# EXERCISE DETAILS
Repeat every entry, word for word, leaving no line out.

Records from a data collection
···

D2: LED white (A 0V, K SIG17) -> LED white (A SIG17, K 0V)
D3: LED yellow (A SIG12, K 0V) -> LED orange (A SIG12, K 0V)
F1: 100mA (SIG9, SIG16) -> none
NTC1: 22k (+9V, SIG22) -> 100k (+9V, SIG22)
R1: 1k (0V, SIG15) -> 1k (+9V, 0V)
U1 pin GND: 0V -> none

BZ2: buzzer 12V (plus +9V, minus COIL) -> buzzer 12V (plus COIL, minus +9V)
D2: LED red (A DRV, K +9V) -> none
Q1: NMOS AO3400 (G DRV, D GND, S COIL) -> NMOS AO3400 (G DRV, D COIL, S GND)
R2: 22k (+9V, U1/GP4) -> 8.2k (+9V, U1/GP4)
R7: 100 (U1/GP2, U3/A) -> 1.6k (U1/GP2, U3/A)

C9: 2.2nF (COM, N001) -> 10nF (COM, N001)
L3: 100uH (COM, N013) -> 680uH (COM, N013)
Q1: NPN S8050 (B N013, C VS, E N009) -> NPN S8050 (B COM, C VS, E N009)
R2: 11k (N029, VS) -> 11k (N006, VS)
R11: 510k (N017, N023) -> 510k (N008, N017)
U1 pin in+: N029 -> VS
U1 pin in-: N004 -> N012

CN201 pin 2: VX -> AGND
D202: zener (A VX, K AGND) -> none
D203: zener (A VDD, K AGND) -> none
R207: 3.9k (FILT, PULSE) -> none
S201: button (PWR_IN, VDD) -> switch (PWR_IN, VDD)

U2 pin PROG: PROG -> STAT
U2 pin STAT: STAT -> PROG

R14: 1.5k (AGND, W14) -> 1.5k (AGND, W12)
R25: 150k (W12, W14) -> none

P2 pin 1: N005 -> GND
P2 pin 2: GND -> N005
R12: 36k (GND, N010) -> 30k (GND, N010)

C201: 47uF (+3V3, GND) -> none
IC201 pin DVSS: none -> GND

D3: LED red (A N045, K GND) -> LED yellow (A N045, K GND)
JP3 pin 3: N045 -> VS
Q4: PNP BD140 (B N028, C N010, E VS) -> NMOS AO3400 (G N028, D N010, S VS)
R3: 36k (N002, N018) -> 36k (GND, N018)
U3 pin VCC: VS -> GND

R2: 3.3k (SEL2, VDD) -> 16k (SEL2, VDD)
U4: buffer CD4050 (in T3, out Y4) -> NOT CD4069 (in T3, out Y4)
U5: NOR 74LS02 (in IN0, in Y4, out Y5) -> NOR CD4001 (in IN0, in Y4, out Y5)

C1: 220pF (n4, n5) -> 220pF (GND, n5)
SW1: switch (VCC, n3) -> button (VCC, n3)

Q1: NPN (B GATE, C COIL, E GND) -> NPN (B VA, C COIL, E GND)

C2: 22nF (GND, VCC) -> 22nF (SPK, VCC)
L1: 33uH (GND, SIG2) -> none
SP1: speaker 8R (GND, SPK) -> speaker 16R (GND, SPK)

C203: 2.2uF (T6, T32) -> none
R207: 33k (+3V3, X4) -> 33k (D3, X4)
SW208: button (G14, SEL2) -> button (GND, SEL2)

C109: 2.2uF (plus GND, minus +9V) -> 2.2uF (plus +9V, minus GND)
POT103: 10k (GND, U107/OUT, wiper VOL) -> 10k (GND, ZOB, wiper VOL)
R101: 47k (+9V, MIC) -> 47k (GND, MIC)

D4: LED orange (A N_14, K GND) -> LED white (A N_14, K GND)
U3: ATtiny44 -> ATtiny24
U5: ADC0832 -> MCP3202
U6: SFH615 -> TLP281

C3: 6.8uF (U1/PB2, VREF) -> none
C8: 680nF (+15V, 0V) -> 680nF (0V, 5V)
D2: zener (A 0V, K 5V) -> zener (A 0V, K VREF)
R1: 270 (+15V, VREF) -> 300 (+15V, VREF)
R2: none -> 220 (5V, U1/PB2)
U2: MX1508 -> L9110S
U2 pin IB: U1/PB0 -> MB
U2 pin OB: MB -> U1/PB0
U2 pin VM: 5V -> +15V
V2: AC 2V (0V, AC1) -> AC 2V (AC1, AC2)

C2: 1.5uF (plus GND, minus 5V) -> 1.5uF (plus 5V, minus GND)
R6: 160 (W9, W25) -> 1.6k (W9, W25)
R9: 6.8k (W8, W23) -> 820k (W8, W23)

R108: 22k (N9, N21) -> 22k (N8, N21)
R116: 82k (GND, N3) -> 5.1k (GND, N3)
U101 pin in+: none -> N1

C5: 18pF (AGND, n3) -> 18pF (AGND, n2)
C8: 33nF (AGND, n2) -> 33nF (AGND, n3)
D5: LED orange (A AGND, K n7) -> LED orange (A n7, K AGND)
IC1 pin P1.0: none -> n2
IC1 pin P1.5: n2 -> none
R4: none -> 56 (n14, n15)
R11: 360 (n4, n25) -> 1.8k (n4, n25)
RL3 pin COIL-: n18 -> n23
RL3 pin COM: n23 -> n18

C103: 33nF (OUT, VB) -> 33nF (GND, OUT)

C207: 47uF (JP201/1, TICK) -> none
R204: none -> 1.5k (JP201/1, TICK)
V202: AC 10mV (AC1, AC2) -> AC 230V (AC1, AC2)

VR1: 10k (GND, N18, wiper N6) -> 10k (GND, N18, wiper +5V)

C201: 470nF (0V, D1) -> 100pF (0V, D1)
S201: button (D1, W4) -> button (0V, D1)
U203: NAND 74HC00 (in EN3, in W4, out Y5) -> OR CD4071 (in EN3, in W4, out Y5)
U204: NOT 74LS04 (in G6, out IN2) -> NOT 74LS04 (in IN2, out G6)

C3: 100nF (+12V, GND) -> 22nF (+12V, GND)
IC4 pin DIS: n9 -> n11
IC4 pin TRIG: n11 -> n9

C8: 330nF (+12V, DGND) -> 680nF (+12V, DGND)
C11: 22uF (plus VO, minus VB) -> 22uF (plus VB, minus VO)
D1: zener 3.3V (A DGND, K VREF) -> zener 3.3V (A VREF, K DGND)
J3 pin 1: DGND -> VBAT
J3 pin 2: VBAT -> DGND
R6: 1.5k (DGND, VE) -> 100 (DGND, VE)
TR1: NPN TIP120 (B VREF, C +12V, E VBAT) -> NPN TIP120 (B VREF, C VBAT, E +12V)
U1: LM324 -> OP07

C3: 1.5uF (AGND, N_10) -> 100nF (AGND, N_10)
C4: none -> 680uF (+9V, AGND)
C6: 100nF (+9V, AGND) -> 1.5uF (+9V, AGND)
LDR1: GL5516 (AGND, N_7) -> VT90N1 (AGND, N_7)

···

# ANSWER BOX
D2: LED white (A 0V, K SIG17) -> LED white (A SIG17, K 0V)
D3: LED yellow (A SIG12, K 0V) -> LED orange (A SIG12, K 0V)
F1: 100mA (SIG9, SIG16) -> none
NTC1: 22k (+9V, SIG22) -> 100k (+9V, SIG22)
R1: 1k (0V, SIG15) -> 1k (+9V, 0V)
U1 pin GND: 0V -> none

BZ2: buzzer 12V (plus +9V, minus COIL) -> buzzer 12V (plus COIL, minus +9V)
D2: LED red (A DRV, K +9V) -> none
Q1: NMOS AO3400 (G DRV, D GND, S COIL) -> NMOS AO3400 (G DRV, D COIL, S GND)
R2: 22k (+9V, U1/GP4) -> 8.2k (+9V, U1/GP4)
R7: 100 (U1/GP2, U3/A) -> 1.6k (U1/GP2, U3/A)

C9: 2.2nF (COM, N001) -> 10nF (COM, N001)
L3: 100uH (COM, N013) -> 680uH (COM, N013)
Q1: NPN S8050 (B N013, C VS, E N009) -> NPN S8050 (B COM, C VS, E N009)
R2: 11k (N029, VS) -> 11k (N006, VS)
R11: 510k (N017, N023) -> 510k (N008, N017)
U1 pin in+: N029 -> VS
U1 pin in-: N004 -> N012

CN201 pin 2: VX -> AGND
D202: zener (A VX, K AGND) -> none
D203: zener (A VDD, K AGND) -> none
R207: 3.9k (FILT, PULSE) -> none
S201: button (PWR_IN, VDD) -> switch (PWR_IN, VDD)

U2 pin PROG: PROG -> STAT
U2 pin STAT: STAT -> PROG

R14: 1.5k (AGND, W14) -> 1.5k (AGND, W12)
R25: 150k (W12, W14) -> none

P2 pin 1: N005 -> GND
P2 pin 2: GND -> N005
R12: 36k (GND, N010) -> 30k (GND, N010)

C201: 47uF (+3V3, GND) -> none
IC201 pin DVSS: none -> GND

D3: LED red (A N045, K GND) -> LED yellow (A N045, K GND)
JP3 pin 3: N045 -> VS
Q4: PNP BD140 (B N028, C N010, E VS) -> NMOS AO3400 (G N028, D N010, S VS)
R3: 36k (N002, N018) -> 36k (GND, N018)
U3 pin VCC: VS -> GND

R2: 3.3k (SEL2, VDD) -> 16k (SEL2, VDD)
U4: buffer CD4050 (in T3, out Y4) -> NOT CD4069 (in T3, out Y4)
U5: NOR 74LS02 (in IN0, in Y4, out Y5) -> NOR CD4001 (in IN0, in Y4, out Y5)

C1: 220pF (n4, n5) -> 220pF (GND, n5)
SW1: switch (VCC, n3) -> button (VCC, n3)

Q1: NPN (B GATE, C COIL, E GND) -> NPN (B VA, C COIL, E GND)

C2: 22nF (GND, VCC) -> 22nF (SPK, VCC)
L1: 33uH (GND, SIG2) -> none
SP1: speaker 8R (GND, SPK) -> speaker 16R (GND, SPK)

C203: 2.2uF (T6, T32) -> none
R207: 33k (+3V3, X4) -> 33k (D3, X4)
SW208: button (G14, SEL2) -> button (GND, SEL2)

C109: 2.2uF (plus GND, minus +9V) -> 2.2uF (plus +9V, minus GND)
POT103: 10k (GND, U107/OUT, wiper VOL) -> 10k (GND, ZOB, wiper VOL)
R101: 47k (+9V, MIC) -> 47k (GND, MIC)

D4: LED orange (A N_14, K GND) -> LED white (A N_14, K GND)
U3: ATtiny44 -> ATtiny24
U5: ADC0832 -> MCP3202
U6: SFH615 -> TLP281

C3: 6.8uF (U1/PB2, VREF) -> none
C8: 680nF (+15V, 0V) -> 680nF (0V, 5V)
D2: zener (A 0V, K 5V) -> zener (A 0V, K VREF)
R1: 270 (+15V, VREF) -> 300 (+15V, VREF)
R2: none -> 220 (5V, U1/PB2)
U2: MX1508 -> L9110S
U2 pin IB: U1/PB0 -> MB
U2 pin OB: MB -> U1/PB0
U2 pin VM: 5V -> +15V
V2: AC 2V (0V, AC1) -> AC 2V (AC1, AC2)

C2: 1.5uF (plus GND, minus 5V) -> 1.5uF (plus 5V, minus GND)
R6: 160 (W9, W25) -> 1.6k (W9, W25)
R9: 6.8k (W8, W23) -> 820k (W8, W23)

R108: 22k (N9, N21) -> 22k (N8, N21)
R116: 82k (GND, N3) -> 5.1k (GND, N3)
U101 pin in+: none -> N1

C5: 18pF (AGND, n3) -> 18pF (AGND, n2)
C8: 33nF (AGND, n2) -> 33nF (AGND, n3)
D5: LED orange (A AGND, K n7) -> LED orange (A n7, K AGND)
IC1 pin P1.0: none -> n2
IC1 pin P1.5: n2 -> none
R4: none -> 56 (n14, n15)
R11: 360 (n4, n25) -> 1.8k (n4, n25)
RL3 pin COIL-: n18 -> n23
RL3 pin COM: n23 -> n18

C103: 33nF (OUT, VB) -> 33nF (GND, OUT)

C207: 47uF (JP201/1, TICK) -> none
R204: none -> 1.5k (JP201/1, TICK)
V202: AC 10mV (AC1, AC2) -> AC 230V (AC1, AC2)

VR1: 10k (GND, N18, wiper N6) -> 10k (GND, N18, wiper +5V)

C201: 470nF (0V, D1) -> 100pF (0V, D1)
S201: button (D1, W4) -> button (0V, D1)
U203: NAND 74HC00 (in EN3, in W4, out Y5) -> OR CD4071 (in EN3, in W4, out Y5)
U204: NOT 74LS04 (in G6, out IN2) -> NOT 74LS04 (in IN2, out G6)

C3: 100nF (+12V, GND) -> 22nF (+12V, GND)
IC4 pin DIS: n9 -> n11
IC4 pin TRIG: n11 -> n9

C8: 330nF (+12V, DGND) -> 680nF (+12V, DGND)
C11: 22uF (plus VO, minus VB) -> 22uF (plus VB, minus VO)
D1: zener 3.3V (A DGND, K VREF) -> zener 3.3V (A VREF, K DGND)
J3 pin 1: DGND -> VBAT
J3 pin 2: VBAT -> DGND
R6: 1.5k (DGND, VE) -> 100 (DGND, VE)
TR1: NPN TIP120 (B VREF, C +12V, E VBAT) -> NPN TIP120 (B VREF, C VBAT, E +12V)
U1: LM324 -> OP07

C3: 1.5uF (AGND, N_10) -> 100nF (AGND, N_10)
C4: none -> 680uF (+9V, AGND)
C6: 100nF (+9V, AGND) -> 1.5uF (+9V, AGND)
LDR1: GL5516 (AGND, N_7) -> VT90N1 (AGND, N_7)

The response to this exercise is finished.